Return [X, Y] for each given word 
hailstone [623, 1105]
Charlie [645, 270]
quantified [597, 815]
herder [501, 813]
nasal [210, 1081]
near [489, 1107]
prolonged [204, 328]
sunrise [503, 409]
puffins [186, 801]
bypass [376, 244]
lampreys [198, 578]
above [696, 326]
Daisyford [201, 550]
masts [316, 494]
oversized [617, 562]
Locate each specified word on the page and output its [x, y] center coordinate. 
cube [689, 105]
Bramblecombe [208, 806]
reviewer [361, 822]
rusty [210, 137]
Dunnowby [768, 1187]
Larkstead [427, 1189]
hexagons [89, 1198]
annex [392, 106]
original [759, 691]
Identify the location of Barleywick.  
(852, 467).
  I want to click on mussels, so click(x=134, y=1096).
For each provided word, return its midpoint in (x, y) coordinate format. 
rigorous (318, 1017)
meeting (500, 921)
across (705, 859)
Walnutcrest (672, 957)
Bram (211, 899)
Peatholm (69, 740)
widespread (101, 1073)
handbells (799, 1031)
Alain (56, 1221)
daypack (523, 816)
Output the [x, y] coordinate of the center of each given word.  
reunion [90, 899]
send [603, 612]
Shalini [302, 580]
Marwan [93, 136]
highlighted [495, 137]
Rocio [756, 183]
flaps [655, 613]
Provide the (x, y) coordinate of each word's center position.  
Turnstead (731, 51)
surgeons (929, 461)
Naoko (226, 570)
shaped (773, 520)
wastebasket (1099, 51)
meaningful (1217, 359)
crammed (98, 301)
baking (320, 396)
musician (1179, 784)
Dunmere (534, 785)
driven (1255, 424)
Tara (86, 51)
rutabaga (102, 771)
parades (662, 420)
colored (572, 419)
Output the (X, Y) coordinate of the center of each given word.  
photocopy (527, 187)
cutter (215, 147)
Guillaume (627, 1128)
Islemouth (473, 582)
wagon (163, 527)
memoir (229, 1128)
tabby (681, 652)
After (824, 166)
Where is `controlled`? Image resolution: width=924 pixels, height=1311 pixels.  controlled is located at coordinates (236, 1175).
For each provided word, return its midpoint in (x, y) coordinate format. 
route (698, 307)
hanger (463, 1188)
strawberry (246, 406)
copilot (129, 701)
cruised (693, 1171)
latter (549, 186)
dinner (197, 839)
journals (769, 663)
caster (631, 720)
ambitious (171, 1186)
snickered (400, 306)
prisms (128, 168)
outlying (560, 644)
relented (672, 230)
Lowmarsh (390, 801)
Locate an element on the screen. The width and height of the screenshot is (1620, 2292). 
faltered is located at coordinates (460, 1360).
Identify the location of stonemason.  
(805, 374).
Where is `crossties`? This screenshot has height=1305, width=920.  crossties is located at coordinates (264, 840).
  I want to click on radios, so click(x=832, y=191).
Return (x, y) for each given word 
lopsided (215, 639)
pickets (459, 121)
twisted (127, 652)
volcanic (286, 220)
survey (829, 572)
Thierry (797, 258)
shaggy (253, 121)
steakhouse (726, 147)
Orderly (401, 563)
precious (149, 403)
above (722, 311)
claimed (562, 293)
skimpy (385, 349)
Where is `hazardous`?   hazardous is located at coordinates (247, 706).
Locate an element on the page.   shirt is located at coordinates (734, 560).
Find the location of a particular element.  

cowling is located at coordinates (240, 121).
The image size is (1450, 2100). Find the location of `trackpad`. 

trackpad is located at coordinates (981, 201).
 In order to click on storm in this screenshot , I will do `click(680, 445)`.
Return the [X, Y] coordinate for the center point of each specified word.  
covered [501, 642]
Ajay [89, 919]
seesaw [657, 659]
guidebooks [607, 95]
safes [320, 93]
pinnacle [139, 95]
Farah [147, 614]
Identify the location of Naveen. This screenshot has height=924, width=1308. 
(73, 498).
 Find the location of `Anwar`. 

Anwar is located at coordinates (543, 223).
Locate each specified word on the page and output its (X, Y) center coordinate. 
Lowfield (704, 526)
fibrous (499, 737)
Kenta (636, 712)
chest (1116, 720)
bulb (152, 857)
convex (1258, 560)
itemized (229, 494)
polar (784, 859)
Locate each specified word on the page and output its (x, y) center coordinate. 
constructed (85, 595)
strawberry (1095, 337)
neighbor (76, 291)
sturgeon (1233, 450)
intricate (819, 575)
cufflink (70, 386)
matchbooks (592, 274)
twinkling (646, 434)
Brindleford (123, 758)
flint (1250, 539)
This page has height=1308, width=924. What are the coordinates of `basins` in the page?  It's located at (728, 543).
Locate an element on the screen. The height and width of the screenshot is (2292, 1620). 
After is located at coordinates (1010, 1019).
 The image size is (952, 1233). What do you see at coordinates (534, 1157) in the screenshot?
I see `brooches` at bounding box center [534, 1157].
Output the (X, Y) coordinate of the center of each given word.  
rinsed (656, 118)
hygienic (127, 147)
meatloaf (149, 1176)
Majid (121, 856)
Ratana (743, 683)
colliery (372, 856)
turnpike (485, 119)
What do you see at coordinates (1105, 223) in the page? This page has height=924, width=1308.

◆ JOB ◆
Recast this stretch of the listing as a two-column CSV with the headers word and coordinates, one row per line, putting each value in its own quoted field and replacing any line breaks with spaces. Begin at the line that has "strawberry (246, 406)" and stop after the line that has "Lowmarsh (390, 801)".

◆ TASK RESPONSE ◆
word,coordinates
"strawberry","(246, 406)"
"copilot","(129, 701)"
"cruised","(693, 1171)"
"latter","(549, 186)"
"dinner","(197, 839)"
"journals","(769, 663)"
"caster","(631, 720)"
"ambitious","(171, 1186)"
"snickered","(400, 306)"
"prisms","(128, 168)"
"outlying","(560, 644)"
"relented","(672, 230)"
"Lowmarsh","(390, 801)"